### Task details
Starting at the line that contains "(538, 222) = (578, 310): none", write out every line to the end of the records below exactly, and leave out the pictures.

[Coordinate-based change listings]
..........
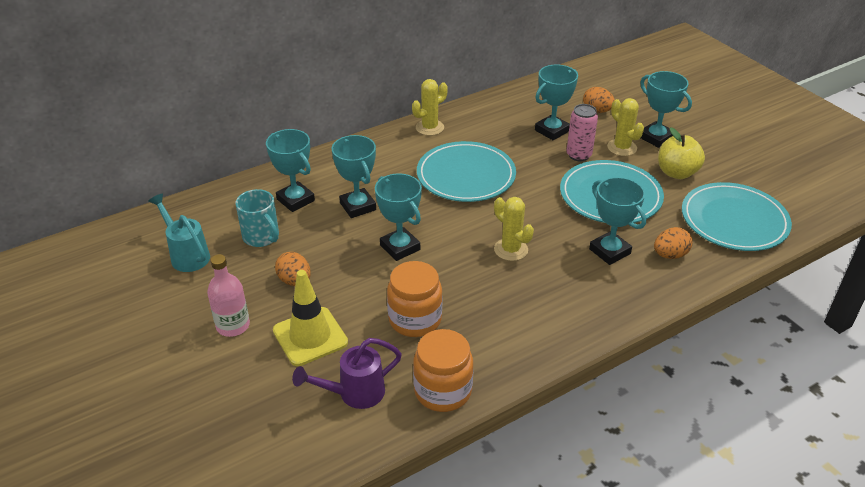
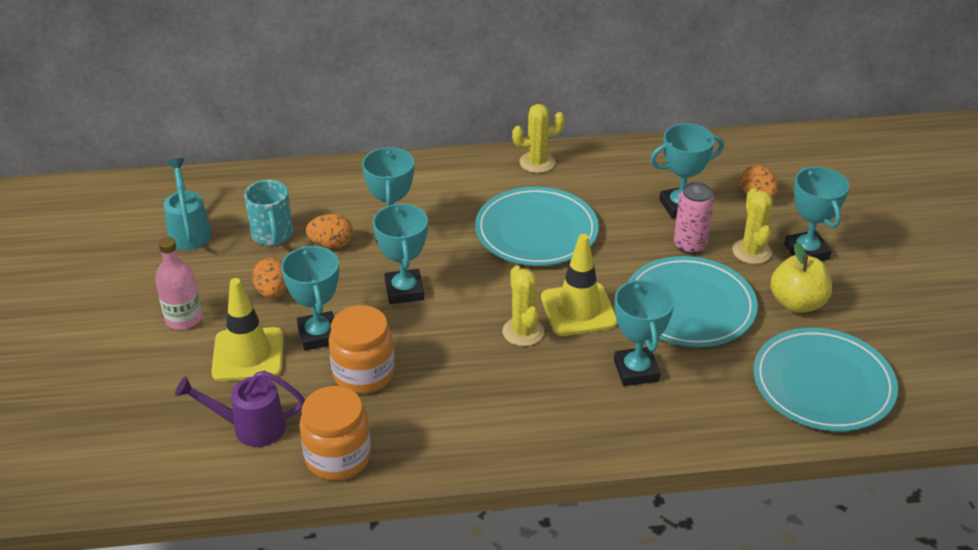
camera: 25 degrees right, 0 degrees up
(295, 200) = (333, 204): turquoise trophy -> turquoise trophy (319, 335)
(538, 222) = (578, 310): none -> yellow traffic cone
(670, 255) = (706, 398): orange egg -> orange egg (331, 244)

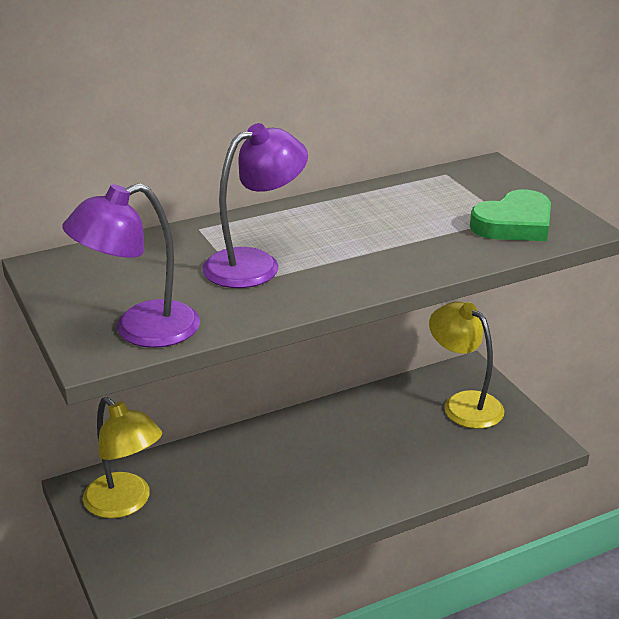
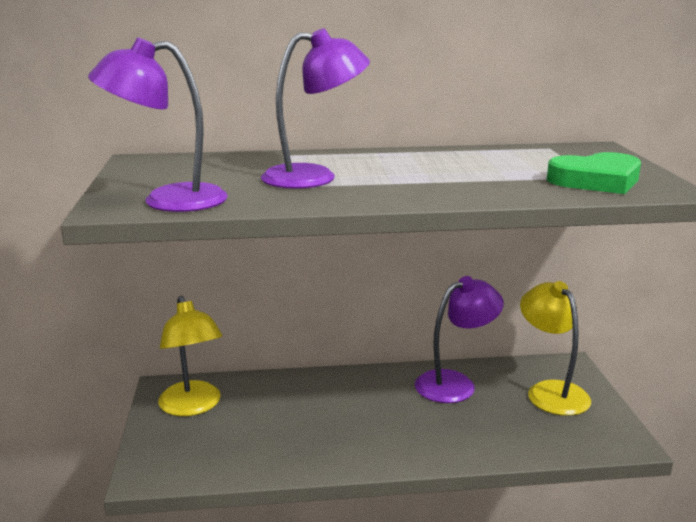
camera: 20 degrees right, 10 degrees down
(373, 415) = (455, 383): none -> purple lamp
..........
### Completed task
(538, 222) = (578, 310): none -> yellow traffic cone
(670, 255) = (706, 398): orange egg -> orange egg (331, 244)

camera: 20 degrees right, 10 degrees down
(373, 415) = (455, 383): none -> purple lamp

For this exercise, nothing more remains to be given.